- _Work instruction_: With pictures left out, set down exactly the lines from the line containing "SONAR3 pin ECHO: GND -> D9" through the last line of the data.

Data items:

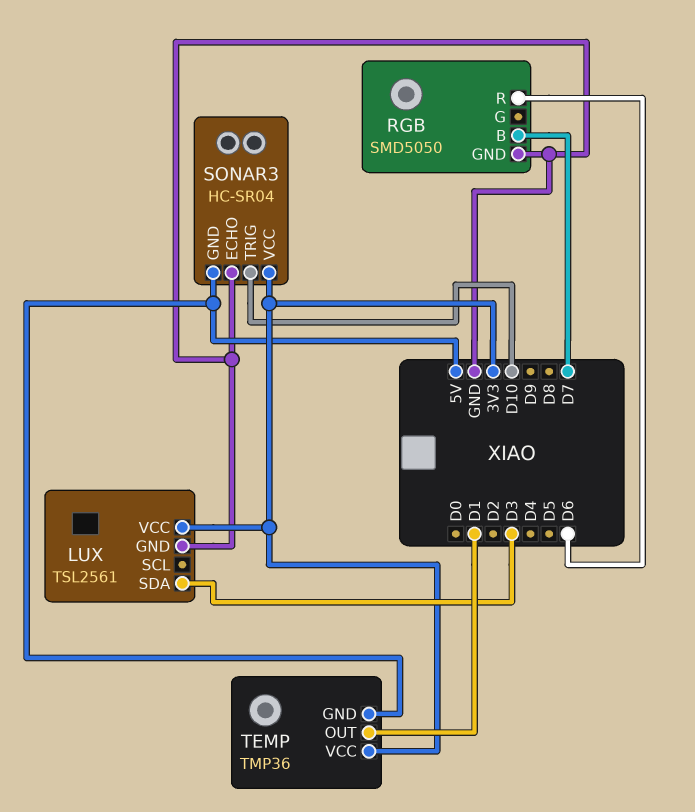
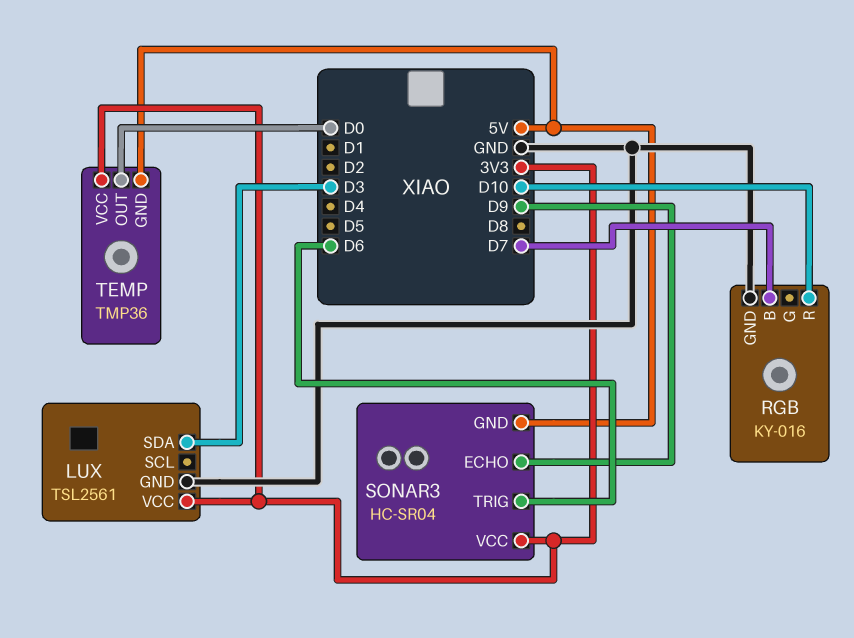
RGB: SMD5050 -> KY-016
RGB pin R: D6 -> D10
SONAR3 pin ECHO: GND -> D9
SONAR3 pin TRIG: D10 -> D6
TEMP pin OUT: D1 -> D0

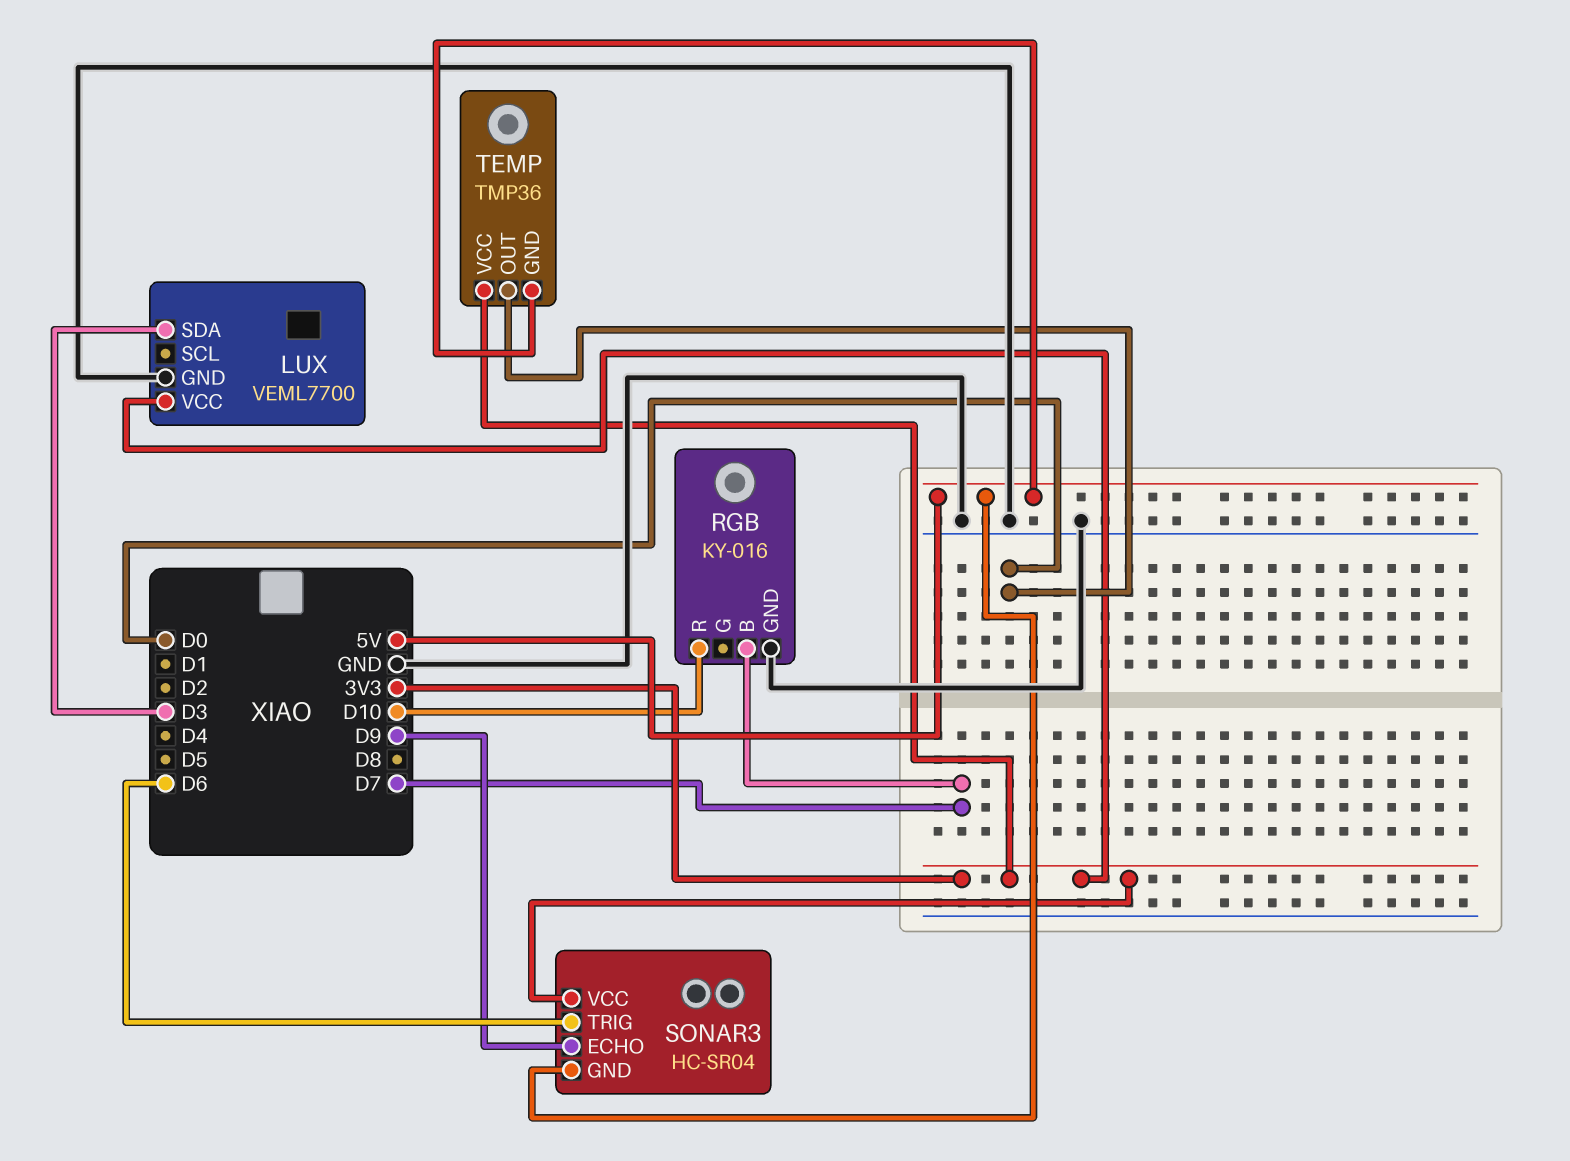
LUX: TSL2561 -> VEML7700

- _Task answer_:
SONAR3 pin ECHO: GND -> D9
SONAR3 pin TRIG: D10 -> D6
TEMP pin OUT: D1 -> D0

LUX: TSL2561 -> VEML7700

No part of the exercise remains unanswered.